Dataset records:
◆ ◆ ◆
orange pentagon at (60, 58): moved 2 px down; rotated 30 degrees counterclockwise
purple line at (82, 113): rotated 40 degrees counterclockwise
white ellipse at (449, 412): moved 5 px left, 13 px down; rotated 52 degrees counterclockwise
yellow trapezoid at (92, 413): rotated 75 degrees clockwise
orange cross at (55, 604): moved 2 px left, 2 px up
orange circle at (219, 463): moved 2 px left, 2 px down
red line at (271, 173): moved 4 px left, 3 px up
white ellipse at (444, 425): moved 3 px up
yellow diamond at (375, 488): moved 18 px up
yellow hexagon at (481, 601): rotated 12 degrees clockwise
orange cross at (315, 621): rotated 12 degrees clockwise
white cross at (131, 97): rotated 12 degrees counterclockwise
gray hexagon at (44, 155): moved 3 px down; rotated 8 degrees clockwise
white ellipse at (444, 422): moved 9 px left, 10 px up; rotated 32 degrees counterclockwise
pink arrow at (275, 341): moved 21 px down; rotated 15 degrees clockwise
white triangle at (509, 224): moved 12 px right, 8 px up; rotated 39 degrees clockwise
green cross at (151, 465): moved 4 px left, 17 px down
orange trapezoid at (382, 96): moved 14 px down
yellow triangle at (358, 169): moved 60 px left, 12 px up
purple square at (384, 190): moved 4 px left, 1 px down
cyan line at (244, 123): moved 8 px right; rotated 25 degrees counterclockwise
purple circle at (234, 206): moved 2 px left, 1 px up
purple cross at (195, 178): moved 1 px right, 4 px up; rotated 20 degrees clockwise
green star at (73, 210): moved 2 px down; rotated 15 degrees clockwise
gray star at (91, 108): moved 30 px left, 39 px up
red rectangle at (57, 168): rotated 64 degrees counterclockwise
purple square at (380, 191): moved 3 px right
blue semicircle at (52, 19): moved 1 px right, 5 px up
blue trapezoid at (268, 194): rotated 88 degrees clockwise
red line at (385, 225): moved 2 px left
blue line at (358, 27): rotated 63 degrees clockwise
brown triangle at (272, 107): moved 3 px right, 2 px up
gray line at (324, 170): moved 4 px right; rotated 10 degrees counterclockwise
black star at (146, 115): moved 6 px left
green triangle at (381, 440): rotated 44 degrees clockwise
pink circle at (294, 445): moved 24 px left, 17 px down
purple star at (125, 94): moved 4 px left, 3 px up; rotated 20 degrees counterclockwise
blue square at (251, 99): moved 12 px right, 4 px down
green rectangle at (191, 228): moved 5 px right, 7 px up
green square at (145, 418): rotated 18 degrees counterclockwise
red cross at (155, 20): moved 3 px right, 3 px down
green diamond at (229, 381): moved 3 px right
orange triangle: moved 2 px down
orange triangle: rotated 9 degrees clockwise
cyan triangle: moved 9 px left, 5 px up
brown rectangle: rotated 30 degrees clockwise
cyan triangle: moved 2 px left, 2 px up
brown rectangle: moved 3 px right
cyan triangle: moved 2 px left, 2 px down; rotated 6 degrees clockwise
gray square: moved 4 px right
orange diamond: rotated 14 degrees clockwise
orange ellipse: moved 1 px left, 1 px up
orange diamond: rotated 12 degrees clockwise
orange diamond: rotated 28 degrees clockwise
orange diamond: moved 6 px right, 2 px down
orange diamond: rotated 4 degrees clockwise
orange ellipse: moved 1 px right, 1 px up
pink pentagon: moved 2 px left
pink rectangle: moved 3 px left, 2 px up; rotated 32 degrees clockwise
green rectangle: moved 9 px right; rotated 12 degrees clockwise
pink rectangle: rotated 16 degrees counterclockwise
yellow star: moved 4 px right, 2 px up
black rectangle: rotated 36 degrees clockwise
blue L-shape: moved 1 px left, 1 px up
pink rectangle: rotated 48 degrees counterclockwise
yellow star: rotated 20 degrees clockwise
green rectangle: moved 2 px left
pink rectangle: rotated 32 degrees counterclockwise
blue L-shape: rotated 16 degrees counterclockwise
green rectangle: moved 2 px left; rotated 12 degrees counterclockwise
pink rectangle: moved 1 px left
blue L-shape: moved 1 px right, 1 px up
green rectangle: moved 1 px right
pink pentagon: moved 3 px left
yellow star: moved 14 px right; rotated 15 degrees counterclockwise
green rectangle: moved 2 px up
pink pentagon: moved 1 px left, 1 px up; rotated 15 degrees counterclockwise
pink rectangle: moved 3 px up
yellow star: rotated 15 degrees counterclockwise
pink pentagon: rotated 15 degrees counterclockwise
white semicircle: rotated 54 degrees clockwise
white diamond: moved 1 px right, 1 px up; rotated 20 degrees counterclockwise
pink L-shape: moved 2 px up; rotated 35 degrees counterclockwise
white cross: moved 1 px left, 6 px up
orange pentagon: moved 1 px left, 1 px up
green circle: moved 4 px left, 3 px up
◆ ◆ ◆
To be done:
Retype every line of the material above without any changes.

Task output:
orange pentagon at (60, 58): moved 2 px down; rotated 30 degrees counterclockwise
purple line at (82, 113): rotated 40 degrees counterclockwise
white ellipse at (449, 412): moved 5 px left, 13 px down; rotated 52 degrees counterclockwise
yellow trapezoid at (92, 413): rotated 75 degrees clockwise
orange cross at (55, 604): moved 2 px left, 2 px up
orange circle at (219, 463): moved 2 px left, 2 px down
red line at (271, 173): moved 4 px left, 3 px up
white ellipse at (444, 425): moved 3 px up
yellow diamond at (375, 488): moved 18 px up
yellow hexagon at (481, 601): rotated 12 degrees clockwise
orange cross at (315, 621): rotated 12 degrees clockwise
white cross at (131, 97): rotated 12 degrees counterclockwise
gray hexagon at (44, 155): moved 3 px down; rotated 8 degrees clockwise
white ellipse at (444, 422): moved 9 px left, 10 px up; rotated 32 degrees counterclockwise
pink arrow at (275, 341): moved 21 px down; rotated 15 degrees clockwise
white triangle at (509, 224): moved 12 px right, 8 px up; rotated 39 degrees clockwise
green cross at (151, 465): moved 4 px left, 17 px down
orange trapezoid at (382, 96): moved 14 px down
yellow triangle at (358, 169): moved 60 px left, 12 px up
purple square at (384, 190): moved 4 px left, 1 px down
cyan line at (244, 123): moved 8 px right; rotated 25 degrees counterclockwise
purple circle at (234, 206): moved 2 px left, 1 px up
purple cross at (195, 178): moved 1 px right, 4 px up; rotated 20 degrees clockwise
green star at (73, 210): moved 2 px down; rotated 15 degrees clockwise
gray star at (91, 108): moved 30 px left, 39 px up
red rectangle at (57, 168): rotated 64 degrees counterclockwise
purple square at (380, 191): moved 3 px right
blue semicircle at (52, 19): moved 1 px right, 5 px up
blue trapezoid at (268, 194): rotated 88 degrees clockwise
red line at (385, 225): moved 2 px left
blue line at (358, 27): rotated 63 degrees clockwise
brown triangle at (272, 107): moved 3 px right, 2 px up
gray line at (324, 170): moved 4 px right; rotated 10 degrees counterclockwise
black star at (146, 115): moved 6 px left
green triangle at (381, 440): rotated 44 degrees clockwise
pink circle at (294, 445): moved 24 px left, 17 px down
purple star at (125, 94): moved 4 px left, 3 px up; rotated 20 degrees counterclockwise
blue square at (251, 99): moved 12 px right, 4 px down
green rectangle at (191, 228): moved 5 px right, 7 px up
green square at (145, 418): rotated 18 degrees counterclockwise
red cross at (155, 20): moved 3 px right, 3 px down
green diamond at (229, 381): moved 3 px right
orange triangle: moved 2 px down
orange triangle: rotated 9 degrees clockwise
cyan triangle: moved 9 px left, 5 px up
brown rectangle: rotated 30 degrees clockwise
cyan triangle: moved 2 px left, 2 px up
brown rectangle: moved 3 px right
cyan triangle: moved 2 px left, 2 px down; rotated 6 degrees clockwise
gray square: moved 4 px right
orange diamond: rotated 14 degrees clockwise
orange ellipse: moved 1 px left, 1 px up
orange diamond: rotated 12 degrees clockwise
orange diamond: rotated 28 degrees clockwise
orange diamond: moved 6 px right, 2 px down
orange diamond: rotated 4 degrees clockwise
orange ellipse: moved 1 px right, 1 px up
pink pentagon: moved 2 px left
pink rectangle: moved 3 px left, 2 px up; rotated 32 degrees clockwise
green rectangle: moved 9 px right; rotated 12 degrees clockwise
pink rectangle: rotated 16 degrees counterclockwise
yellow star: moved 4 px right, 2 px up
black rectangle: rotated 36 degrees clockwise
blue L-shape: moved 1 px left, 1 px up
pink rectangle: rotated 48 degrees counterclockwise
yellow star: rotated 20 degrees clockwise
green rectangle: moved 2 px left
pink rectangle: rotated 32 degrees counterclockwise
blue L-shape: rotated 16 degrees counterclockwise
green rectangle: moved 2 px left; rotated 12 degrees counterclockwise
pink rectangle: moved 1 px left
blue L-shape: moved 1 px right, 1 px up
green rectangle: moved 1 px right
pink pentagon: moved 3 px left
yellow star: moved 14 px right; rotated 15 degrees counterclockwise
green rectangle: moved 2 px up
pink pentagon: moved 1 px left, 1 px up; rotated 15 degrees counterclockwise
pink rectangle: moved 3 px up
yellow star: rotated 15 degrees counterclockwise
pink pentagon: rotated 15 degrees counterclockwise
white semicircle: rotated 54 degrees clockwise
white diamond: moved 1 px right, 1 px up; rotated 20 degrees counterclockwise
pink L-shape: moved 2 px up; rotated 35 degrees counterclockwise
white cross: moved 1 px left, 6 px up
orange pentagon: moved 1 px left, 1 px up
green circle: moved 4 px left, 3 px up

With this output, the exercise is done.